(Extracted data entries)
┌────────
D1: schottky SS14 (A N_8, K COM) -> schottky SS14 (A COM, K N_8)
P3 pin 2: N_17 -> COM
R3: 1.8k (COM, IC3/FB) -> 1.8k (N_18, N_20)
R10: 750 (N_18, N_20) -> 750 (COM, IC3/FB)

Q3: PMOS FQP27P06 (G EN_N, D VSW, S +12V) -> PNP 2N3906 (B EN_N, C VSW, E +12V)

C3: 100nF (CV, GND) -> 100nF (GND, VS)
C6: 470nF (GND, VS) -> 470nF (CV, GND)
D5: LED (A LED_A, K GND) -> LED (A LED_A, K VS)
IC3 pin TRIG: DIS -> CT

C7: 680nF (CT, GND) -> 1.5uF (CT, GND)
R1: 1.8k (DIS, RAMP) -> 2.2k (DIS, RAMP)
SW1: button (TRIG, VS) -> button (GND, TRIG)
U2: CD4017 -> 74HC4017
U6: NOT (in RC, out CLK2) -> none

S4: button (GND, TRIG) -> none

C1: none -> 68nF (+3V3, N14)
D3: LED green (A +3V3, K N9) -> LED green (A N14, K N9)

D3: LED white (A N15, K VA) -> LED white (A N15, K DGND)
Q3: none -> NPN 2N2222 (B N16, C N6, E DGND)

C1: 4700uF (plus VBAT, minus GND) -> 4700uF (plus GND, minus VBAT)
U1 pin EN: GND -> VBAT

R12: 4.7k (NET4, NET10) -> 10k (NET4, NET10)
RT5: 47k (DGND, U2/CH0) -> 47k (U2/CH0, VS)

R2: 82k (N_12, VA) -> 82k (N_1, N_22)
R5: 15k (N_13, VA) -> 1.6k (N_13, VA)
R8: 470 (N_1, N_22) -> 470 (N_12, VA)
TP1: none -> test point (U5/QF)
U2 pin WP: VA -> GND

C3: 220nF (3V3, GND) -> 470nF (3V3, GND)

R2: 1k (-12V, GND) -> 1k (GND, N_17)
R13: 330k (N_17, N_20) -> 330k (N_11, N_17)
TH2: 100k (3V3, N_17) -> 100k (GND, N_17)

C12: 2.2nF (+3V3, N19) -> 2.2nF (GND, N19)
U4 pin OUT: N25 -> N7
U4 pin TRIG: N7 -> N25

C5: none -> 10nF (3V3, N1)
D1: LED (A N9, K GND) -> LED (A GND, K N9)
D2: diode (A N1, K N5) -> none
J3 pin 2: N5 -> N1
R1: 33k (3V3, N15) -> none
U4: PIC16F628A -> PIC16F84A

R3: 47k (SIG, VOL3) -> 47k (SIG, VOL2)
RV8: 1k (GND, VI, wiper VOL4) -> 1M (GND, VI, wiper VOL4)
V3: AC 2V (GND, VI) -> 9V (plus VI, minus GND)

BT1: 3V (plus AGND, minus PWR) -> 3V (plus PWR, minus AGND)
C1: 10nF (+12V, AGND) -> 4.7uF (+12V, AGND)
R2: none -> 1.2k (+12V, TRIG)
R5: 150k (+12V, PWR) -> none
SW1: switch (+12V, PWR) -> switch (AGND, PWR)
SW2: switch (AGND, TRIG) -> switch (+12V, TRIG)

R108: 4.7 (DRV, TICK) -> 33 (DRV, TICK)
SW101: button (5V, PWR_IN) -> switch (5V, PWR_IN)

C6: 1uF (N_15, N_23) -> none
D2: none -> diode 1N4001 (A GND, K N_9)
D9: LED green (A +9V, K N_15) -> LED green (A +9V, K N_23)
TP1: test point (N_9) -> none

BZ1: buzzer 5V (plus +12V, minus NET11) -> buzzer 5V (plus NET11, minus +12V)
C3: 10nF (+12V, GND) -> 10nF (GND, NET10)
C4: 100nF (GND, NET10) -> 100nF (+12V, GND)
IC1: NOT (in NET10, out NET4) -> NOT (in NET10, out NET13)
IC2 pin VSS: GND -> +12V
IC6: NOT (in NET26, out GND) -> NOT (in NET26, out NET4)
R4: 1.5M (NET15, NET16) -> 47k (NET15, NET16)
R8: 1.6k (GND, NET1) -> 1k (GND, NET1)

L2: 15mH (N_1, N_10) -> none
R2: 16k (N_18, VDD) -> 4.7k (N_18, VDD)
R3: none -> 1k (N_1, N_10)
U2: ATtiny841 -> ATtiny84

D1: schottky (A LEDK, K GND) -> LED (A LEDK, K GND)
└────────
### EXERCISE DETAILS
The reply is to be one number, the count of lines in the records above that contain "schottky".

### RESPONSE TO THIS TASK
2